» **WHAT NEEDS TO BE DONE**
Whatever follows the line containing "R6: 2.7k (GND, N8) -> 2.7k (5V, N8)" in the listing below should be printed exactly, along with that line itself.
************
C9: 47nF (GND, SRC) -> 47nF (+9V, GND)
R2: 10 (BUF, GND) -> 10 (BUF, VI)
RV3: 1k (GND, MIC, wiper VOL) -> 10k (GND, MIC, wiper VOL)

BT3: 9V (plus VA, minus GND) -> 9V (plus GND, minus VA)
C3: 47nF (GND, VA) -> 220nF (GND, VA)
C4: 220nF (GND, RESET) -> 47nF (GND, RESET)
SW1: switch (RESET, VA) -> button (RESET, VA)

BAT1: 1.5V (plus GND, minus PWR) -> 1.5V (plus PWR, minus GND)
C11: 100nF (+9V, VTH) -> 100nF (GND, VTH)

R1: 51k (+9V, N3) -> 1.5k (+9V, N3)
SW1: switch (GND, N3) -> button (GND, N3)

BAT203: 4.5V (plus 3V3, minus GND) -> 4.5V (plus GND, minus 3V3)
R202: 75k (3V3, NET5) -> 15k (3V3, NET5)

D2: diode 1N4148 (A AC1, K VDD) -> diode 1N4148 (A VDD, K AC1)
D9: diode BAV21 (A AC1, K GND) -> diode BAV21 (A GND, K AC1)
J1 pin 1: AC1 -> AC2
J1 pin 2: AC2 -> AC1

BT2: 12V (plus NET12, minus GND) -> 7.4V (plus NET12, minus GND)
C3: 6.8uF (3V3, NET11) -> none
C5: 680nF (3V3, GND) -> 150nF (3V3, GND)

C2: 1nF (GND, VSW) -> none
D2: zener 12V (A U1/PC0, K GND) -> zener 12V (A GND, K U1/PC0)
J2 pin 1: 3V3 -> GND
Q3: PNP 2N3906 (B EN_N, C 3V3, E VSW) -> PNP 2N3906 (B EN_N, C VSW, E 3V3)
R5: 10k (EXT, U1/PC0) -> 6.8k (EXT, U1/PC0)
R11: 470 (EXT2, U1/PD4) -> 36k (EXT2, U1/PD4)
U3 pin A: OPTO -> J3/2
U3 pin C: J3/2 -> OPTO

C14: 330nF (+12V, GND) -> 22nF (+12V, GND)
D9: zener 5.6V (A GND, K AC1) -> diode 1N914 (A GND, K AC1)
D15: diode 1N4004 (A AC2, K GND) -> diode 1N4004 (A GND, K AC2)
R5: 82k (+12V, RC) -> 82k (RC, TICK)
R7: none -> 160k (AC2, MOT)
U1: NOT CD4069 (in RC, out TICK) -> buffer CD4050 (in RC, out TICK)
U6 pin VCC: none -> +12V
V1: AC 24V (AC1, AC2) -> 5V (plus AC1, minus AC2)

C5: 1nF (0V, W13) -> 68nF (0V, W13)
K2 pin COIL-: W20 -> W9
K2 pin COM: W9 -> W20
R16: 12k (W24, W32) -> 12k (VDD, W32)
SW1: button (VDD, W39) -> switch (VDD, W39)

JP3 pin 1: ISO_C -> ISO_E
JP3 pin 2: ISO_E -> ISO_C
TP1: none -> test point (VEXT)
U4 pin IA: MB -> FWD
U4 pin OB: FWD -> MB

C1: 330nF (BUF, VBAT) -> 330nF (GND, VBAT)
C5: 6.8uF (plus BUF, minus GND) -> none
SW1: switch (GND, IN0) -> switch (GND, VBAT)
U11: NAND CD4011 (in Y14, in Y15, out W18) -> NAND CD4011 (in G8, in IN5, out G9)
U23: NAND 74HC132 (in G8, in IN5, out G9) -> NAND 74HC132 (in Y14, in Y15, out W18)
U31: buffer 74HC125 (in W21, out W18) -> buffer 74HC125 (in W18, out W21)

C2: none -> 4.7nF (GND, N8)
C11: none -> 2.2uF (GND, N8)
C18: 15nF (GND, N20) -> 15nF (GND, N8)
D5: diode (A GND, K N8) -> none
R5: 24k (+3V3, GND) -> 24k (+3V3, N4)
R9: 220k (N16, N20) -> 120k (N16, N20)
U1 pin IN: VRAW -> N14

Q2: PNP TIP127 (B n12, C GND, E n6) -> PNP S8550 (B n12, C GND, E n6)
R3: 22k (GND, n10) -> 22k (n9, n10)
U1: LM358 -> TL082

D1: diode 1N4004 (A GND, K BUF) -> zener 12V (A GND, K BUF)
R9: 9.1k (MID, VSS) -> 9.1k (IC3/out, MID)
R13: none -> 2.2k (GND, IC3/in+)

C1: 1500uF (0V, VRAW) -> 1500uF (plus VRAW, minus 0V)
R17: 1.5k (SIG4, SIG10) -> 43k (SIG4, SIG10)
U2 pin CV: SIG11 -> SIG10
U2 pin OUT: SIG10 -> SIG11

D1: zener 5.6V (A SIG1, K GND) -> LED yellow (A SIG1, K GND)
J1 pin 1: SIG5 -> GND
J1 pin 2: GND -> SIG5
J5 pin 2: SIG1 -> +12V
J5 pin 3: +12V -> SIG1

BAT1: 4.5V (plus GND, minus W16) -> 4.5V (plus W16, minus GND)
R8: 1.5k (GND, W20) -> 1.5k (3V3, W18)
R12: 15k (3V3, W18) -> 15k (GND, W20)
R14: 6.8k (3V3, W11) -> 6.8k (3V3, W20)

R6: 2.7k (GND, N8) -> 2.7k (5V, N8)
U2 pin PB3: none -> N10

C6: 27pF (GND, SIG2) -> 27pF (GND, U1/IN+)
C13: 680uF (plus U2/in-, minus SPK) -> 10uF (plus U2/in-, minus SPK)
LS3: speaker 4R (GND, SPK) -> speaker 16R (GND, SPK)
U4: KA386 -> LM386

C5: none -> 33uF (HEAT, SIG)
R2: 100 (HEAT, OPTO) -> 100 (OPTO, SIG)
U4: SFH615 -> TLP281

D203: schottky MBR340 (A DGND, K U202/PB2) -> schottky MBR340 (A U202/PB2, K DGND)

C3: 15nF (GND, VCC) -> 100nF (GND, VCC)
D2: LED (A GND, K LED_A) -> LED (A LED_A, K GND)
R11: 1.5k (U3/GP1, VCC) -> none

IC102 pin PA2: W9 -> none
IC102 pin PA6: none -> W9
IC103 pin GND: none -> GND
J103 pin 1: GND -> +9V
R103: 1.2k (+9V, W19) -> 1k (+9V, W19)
************
» **RESULT**
R6: 2.7k (GND, N8) -> 2.7k (5V, N8)
U2 pin PB3: none -> N10

C6: 27pF (GND, SIG2) -> 27pF (GND, U1/IN+)
C13: 680uF (plus U2/in-, minus SPK) -> 10uF (plus U2/in-, minus SPK)
LS3: speaker 4R (GND, SPK) -> speaker 16R (GND, SPK)
U4: KA386 -> LM386

C5: none -> 33uF (HEAT, SIG)
R2: 100 (HEAT, OPTO) -> 100 (OPTO, SIG)
U4: SFH615 -> TLP281

D203: schottky MBR340 (A DGND, K U202/PB2) -> schottky MBR340 (A U202/PB2, K DGND)

C3: 15nF (GND, VCC) -> 100nF (GND, VCC)
D2: LED (A GND, K LED_A) -> LED (A LED_A, K GND)
R11: 1.5k (U3/GP1, VCC) -> none

IC102 pin PA2: W9 -> none
IC102 pin PA6: none -> W9
IC103 pin GND: none -> GND
J103 pin 1: GND -> +9V
R103: 1.2k (+9V, W19) -> 1k (+9V, W19)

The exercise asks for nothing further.